#### TASK DESCRIPTION:
Extract each line holding the word "round" from the entries.

****

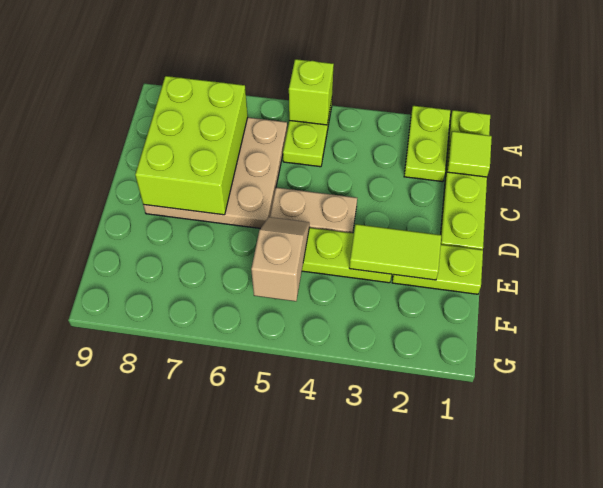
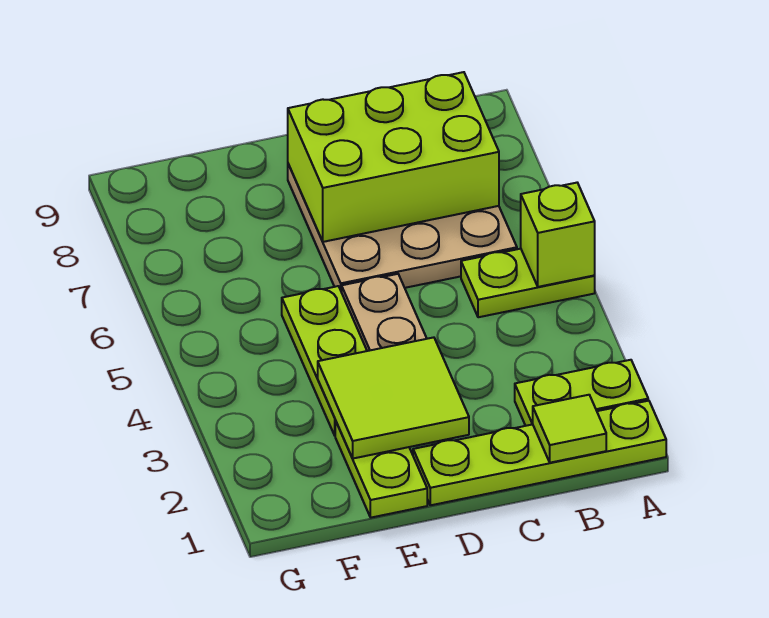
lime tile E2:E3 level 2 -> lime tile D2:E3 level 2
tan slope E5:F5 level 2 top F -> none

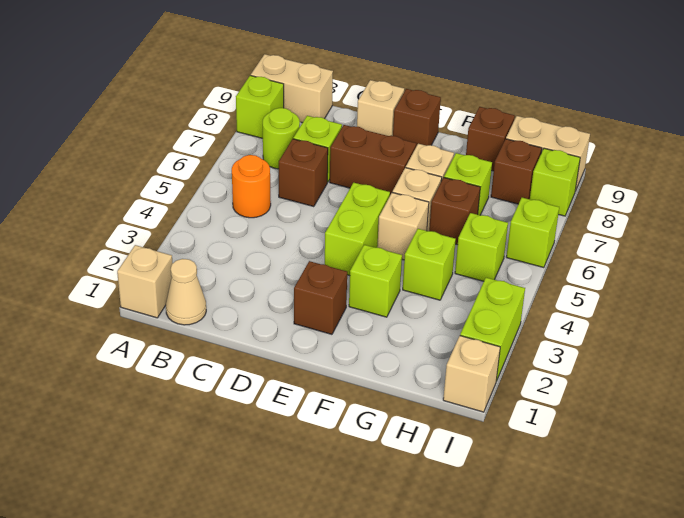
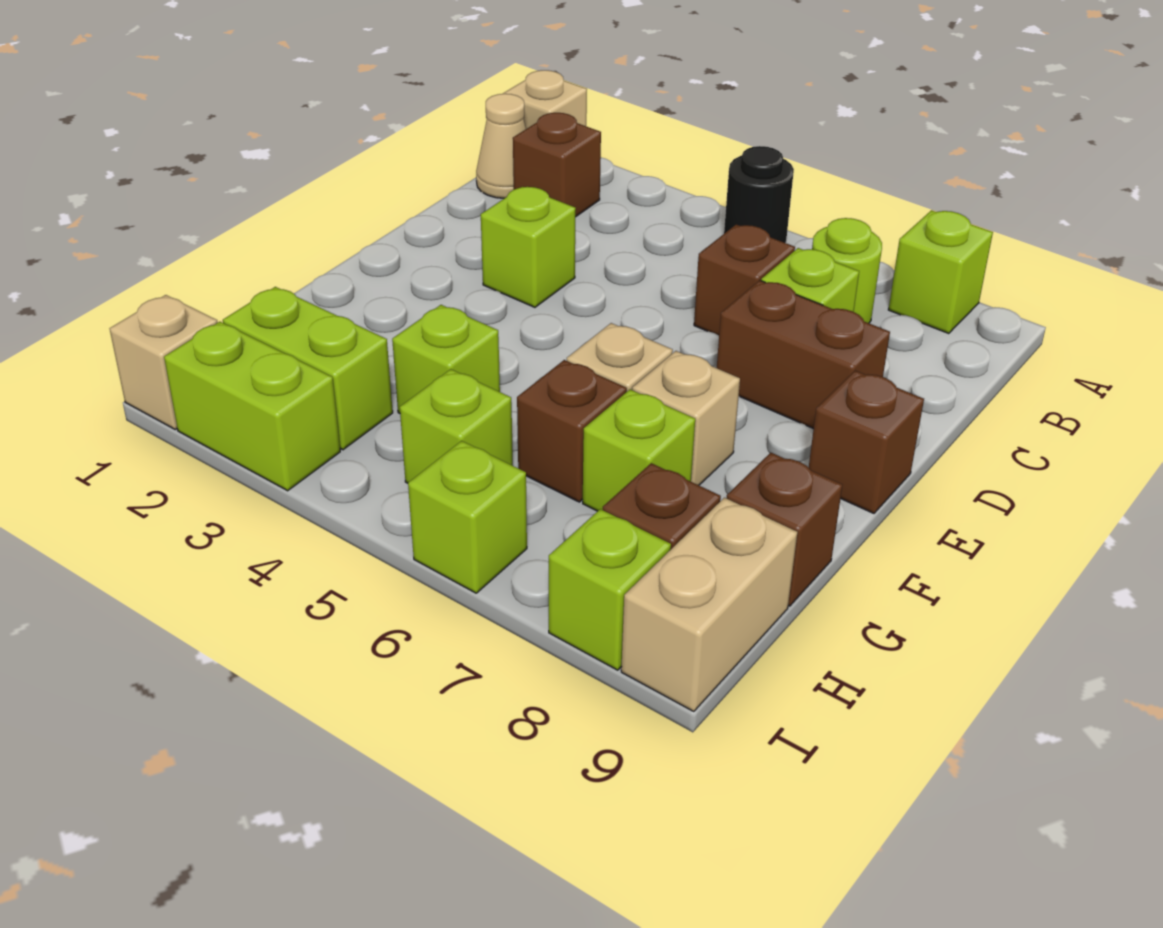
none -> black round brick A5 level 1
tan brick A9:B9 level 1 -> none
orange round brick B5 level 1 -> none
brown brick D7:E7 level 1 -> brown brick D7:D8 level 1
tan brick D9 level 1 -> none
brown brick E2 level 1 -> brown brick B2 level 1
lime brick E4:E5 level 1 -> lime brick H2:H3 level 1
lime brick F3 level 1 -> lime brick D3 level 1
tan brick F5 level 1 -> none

****

#### EXERCISE SOLUTION:
none -> black round brick A5 level 1
orange round brick B5 level 1 -> none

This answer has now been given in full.